WORK TASK –
Repeat the material below. Keep every line exactly as written.
-- Opening Marker --
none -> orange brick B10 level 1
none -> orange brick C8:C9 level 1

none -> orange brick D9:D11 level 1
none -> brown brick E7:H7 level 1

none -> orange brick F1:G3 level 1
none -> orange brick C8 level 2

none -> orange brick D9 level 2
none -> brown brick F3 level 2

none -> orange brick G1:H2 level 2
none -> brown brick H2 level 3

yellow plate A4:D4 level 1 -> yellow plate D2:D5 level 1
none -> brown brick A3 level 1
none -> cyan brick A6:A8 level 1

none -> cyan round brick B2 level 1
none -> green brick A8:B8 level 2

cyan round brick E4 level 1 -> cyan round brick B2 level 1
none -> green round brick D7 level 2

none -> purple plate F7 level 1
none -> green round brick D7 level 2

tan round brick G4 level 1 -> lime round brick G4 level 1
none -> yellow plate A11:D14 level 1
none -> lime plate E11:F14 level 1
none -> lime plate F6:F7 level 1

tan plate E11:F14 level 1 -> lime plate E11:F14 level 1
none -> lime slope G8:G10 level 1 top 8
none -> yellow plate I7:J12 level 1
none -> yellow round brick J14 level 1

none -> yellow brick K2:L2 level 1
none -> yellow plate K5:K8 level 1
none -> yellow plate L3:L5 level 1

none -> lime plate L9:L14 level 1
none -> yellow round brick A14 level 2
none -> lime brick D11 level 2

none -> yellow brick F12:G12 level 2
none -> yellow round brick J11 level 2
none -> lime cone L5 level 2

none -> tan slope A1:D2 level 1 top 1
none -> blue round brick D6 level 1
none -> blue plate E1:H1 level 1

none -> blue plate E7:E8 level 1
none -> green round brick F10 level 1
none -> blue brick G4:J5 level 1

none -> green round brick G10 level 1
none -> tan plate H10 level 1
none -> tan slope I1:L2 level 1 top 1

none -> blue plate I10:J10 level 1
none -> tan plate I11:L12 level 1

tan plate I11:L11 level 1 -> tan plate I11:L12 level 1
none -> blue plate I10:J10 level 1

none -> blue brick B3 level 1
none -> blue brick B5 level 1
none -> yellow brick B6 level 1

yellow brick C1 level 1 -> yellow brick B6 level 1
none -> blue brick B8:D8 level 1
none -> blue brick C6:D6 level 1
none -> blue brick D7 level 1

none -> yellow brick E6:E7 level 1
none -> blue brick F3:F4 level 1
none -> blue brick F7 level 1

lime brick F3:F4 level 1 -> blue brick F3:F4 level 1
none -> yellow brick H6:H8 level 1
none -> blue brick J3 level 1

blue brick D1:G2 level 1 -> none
-- Closing Marker --
RESPONSE TO THIS EXERCISE –
none -> orange brick B10 level 1
none -> orange brick C8:C9 level 1

none -> orange brick D9:D11 level 1
none -> brown brick E7:H7 level 1

none -> orange brick F1:G3 level 1
none -> orange brick C8 level 2

none -> orange brick D9 level 2
none -> brown brick F3 level 2

none -> orange brick G1:H2 level 2
none -> brown brick H2 level 3

yellow plate A4:D4 level 1 -> yellow plate D2:D5 level 1
none -> brown brick A3 level 1
none -> cyan brick A6:A8 level 1

none -> cyan round brick B2 level 1
none -> green brick A8:B8 level 2

cyan round brick E4 level 1 -> cyan round brick B2 level 1
none -> green round brick D7 level 2

none -> purple plate F7 level 1
none -> green round brick D7 level 2

tan round brick G4 level 1 -> lime round brick G4 level 1
none -> yellow plate A11:D14 level 1
none -> lime plate E11:F14 level 1
none -> lime plate F6:F7 level 1

tan plate E11:F14 level 1 -> lime plate E11:F14 level 1
none -> lime slope G8:G10 level 1 top 8
none -> yellow plate I7:J12 level 1
none -> yellow round brick J14 level 1

none -> yellow brick K2:L2 level 1
none -> yellow plate K5:K8 level 1
none -> yellow plate L3:L5 level 1

none -> lime plate L9:L14 level 1
none -> yellow round brick A14 level 2
none -> lime brick D11 level 2

none -> yellow brick F12:G12 level 2
none -> yellow round brick J11 level 2
none -> lime cone L5 level 2

none -> tan slope A1:D2 level 1 top 1
none -> blue round brick D6 level 1
none -> blue plate E1:H1 level 1

none -> blue plate E7:E8 level 1
none -> green round brick F10 level 1
none -> blue brick G4:J5 level 1

none -> green round brick G10 level 1
none -> tan plate H10 level 1
none -> tan slope I1:L2 level 1 top 1

none -> blue plate I10:J10 level 1
none -> tan plate I11:L12 level 1

tan plate I11:L11 level 1 -> tan plate I11:L12 level 1
none -> blue plate I10:J10 level 1

none -> blue brick B3 level 1
none -> blue brick B5 level 1
none -> yellow brick B6 level 1

yellow brick C1 level 1 -> yellow brick B6 level 1
none -> blue brick B8:D8 level 1
none -> blue brick C6:D6 level 1
none -> blue brick D7 level 1

none -> yellow brick E6:E7 level 1
none -> blue brick F3:F4 level 1
none -> blue brick F7 level 1

lime brick F3:F4 level 1 -> blue brick F3:F4 level 1
none -> yellow brick H6:H8 level 1
none -> blue brick J3 level 1

blue brick D1:G2 level 1 -> none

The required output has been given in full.